→ **Required work**:
Each line with the string "plus" is to be copied from the records below.

(Revision tracking records)
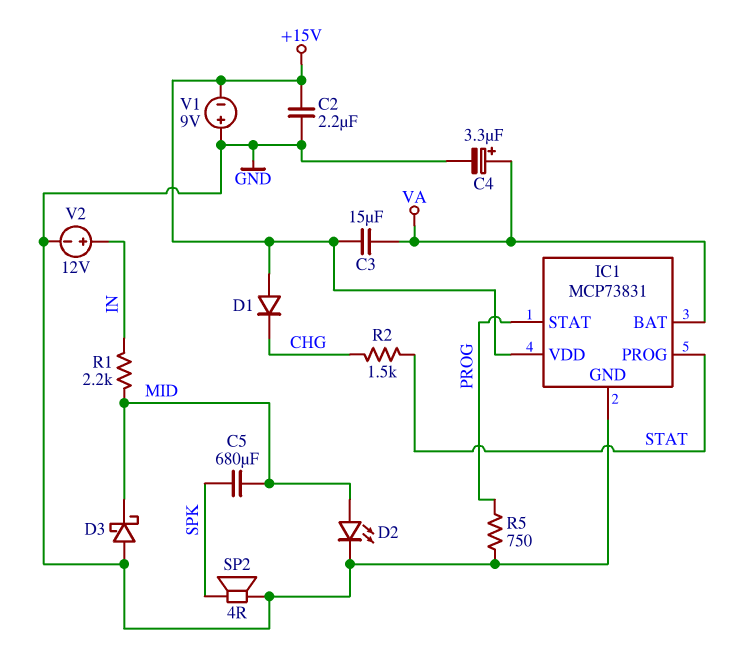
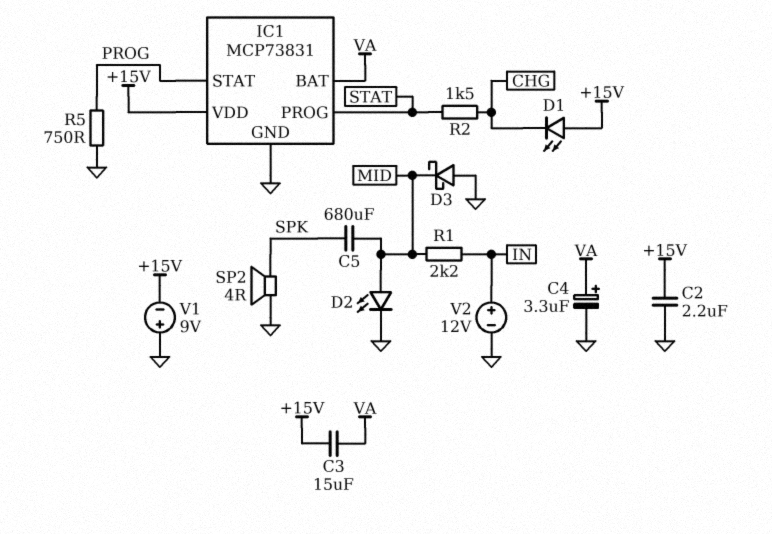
D1: diode (A +15V, K CHG) -> LED (A +15V, K CHG)

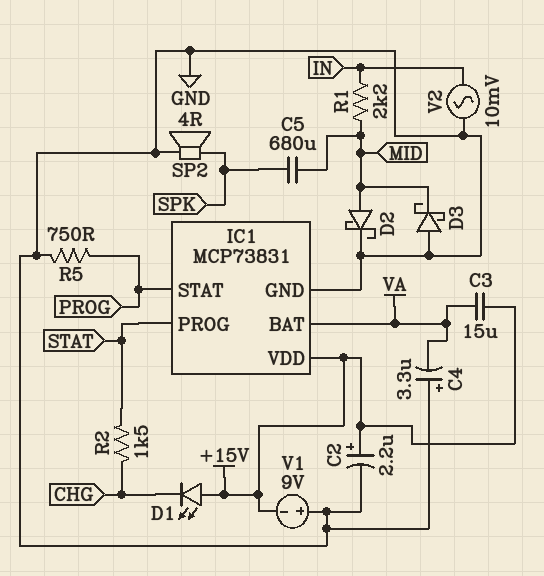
C2: 2.2uF (+15V, GND) -> 2.2uF (plus +15V, minus GND)
C4: 3.3uF (plus VA, minus GND) -> 3.3uF (plus GND, minus VA)
D2: LED (A MID, K GND) -> schottky (A MID, K GND)
V2: 12V (plus IN, minus GND) -> AC 10mV (GND, IN)

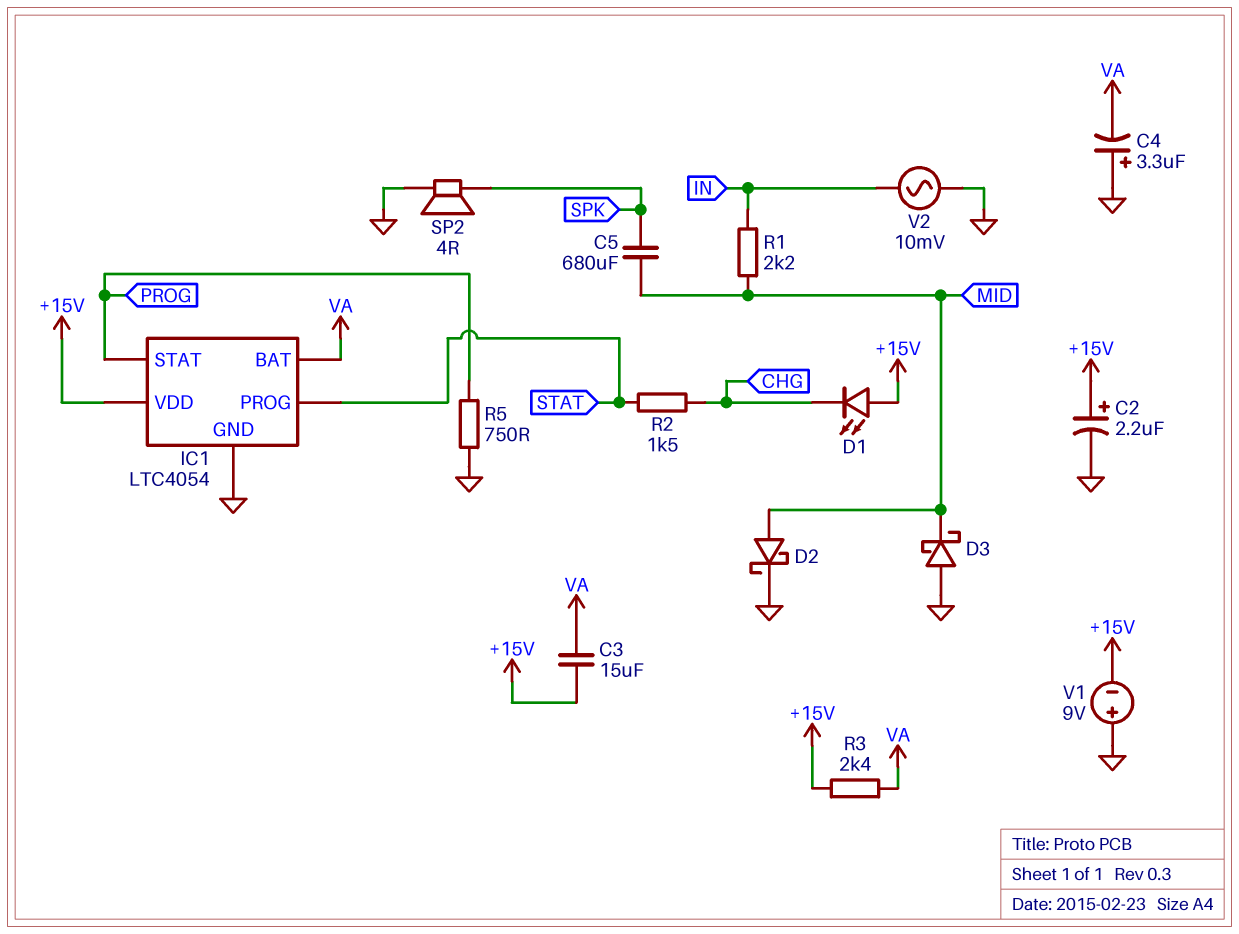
IC1: MCP73831 -> LTC4054
R3: none -> 2.4k (+15V, VA)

→ **Written answer**:
C2: 2.2uF (+15V, GND) -> 2.2uF (plus +15V, minus GND)
C4: 3.3uF (plus VA, minus GND) -> 3.3uF (plus GND, minus VA)
V2: 12V (plus IN, minus GND) -> AC 10mV (GND, IN)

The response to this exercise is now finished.